**Dataset rows**
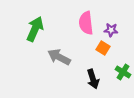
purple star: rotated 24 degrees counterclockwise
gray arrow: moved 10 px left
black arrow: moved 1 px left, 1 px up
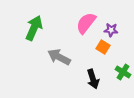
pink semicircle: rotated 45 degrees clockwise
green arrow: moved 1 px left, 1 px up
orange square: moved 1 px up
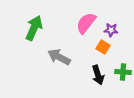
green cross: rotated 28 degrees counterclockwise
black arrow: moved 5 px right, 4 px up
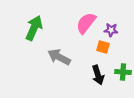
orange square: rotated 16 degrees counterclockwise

* * *

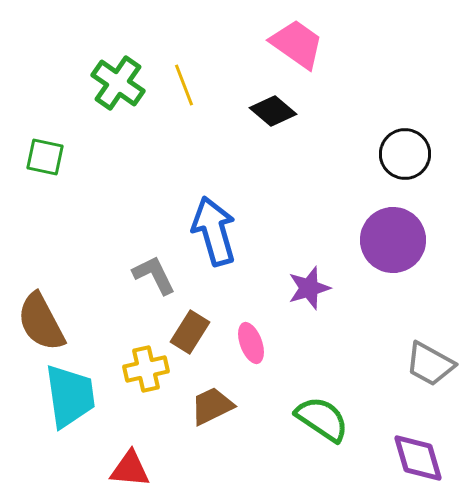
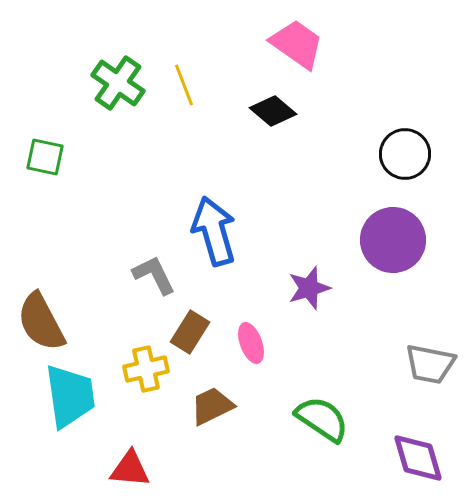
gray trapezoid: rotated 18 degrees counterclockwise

**Direction**
Set down, word for word, the part of the rows that opens with the line containing "pink semicircle: rotated 45 degrees clockwise" and closes with the line containing "black arrow: moved 5 px right, 4 px up", including both of those lines. Leave the pictures out of your answer.

**Finished exercise**
pink semicircle: rotated 45 degrees clockwise
green arrow: moved 1 px left, 1 px up
orange square: moved 1 px up
green cross: rotated 28 degrees counterclockwise
black arrow: moved 5 px right, 4 px up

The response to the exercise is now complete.